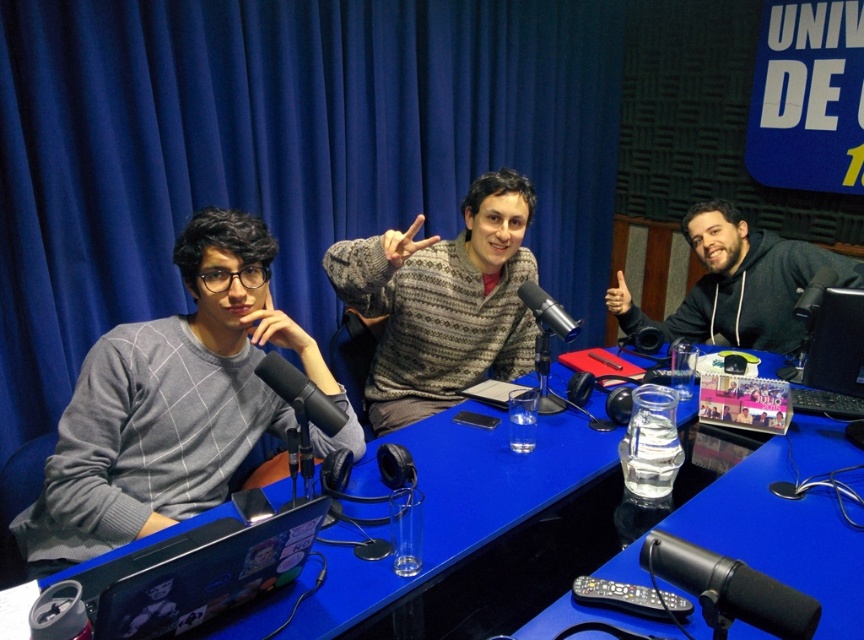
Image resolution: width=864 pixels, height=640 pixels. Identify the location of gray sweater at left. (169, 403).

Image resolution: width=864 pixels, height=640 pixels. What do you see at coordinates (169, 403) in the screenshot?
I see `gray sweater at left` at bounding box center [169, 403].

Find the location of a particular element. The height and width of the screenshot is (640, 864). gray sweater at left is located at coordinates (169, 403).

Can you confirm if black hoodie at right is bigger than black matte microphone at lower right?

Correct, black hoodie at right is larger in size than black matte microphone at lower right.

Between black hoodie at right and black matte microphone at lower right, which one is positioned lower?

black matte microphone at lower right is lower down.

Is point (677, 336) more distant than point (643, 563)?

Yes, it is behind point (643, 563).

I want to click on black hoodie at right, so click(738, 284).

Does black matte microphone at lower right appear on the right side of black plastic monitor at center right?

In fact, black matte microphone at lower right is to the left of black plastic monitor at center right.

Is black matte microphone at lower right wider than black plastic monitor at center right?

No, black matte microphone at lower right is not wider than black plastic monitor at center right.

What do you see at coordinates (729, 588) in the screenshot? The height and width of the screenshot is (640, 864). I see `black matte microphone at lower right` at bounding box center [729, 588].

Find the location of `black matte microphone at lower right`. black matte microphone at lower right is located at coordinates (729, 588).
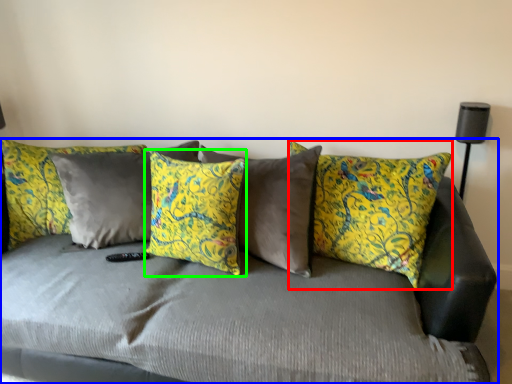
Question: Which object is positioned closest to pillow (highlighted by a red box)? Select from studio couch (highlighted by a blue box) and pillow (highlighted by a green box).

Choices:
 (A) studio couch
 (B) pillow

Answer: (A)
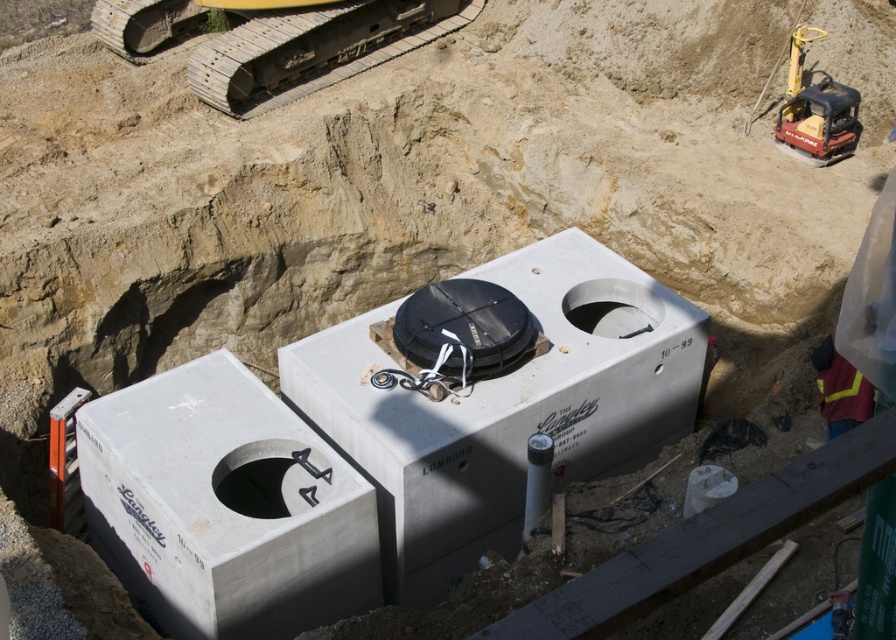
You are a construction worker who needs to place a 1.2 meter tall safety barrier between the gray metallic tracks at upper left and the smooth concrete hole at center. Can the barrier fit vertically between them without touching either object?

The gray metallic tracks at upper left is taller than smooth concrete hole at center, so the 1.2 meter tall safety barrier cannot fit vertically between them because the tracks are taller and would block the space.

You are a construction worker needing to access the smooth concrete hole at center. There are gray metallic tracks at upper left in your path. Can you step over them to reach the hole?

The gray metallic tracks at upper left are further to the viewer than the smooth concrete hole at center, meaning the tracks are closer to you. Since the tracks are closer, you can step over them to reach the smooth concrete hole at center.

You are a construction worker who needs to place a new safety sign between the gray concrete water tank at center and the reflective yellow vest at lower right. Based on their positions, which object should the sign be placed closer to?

┄┄┄┄┄┄┄┄┄┄

**Stated problem**: Please show each line of the listing above that contains the word "object".

**Result of this task**:
Question: Which object is positioned closest to pillow (highlighted by a red box)? Select from studio couch (highlighted by a blue box) and pillow (highlighted by a green box).
You are a construction worker who needs to place a 1.2 meter tall safety barrier between the gray metallic tracks at upper left and the smooth concrete hole at center. Can the barrier fit vertically between them without touching either object?
You are a construction worker who needs to place a new safety sign between the gray concrete water tank at center and the reflective yellow vest at lower right. Based on their positions, which object should the sign be placed closer to?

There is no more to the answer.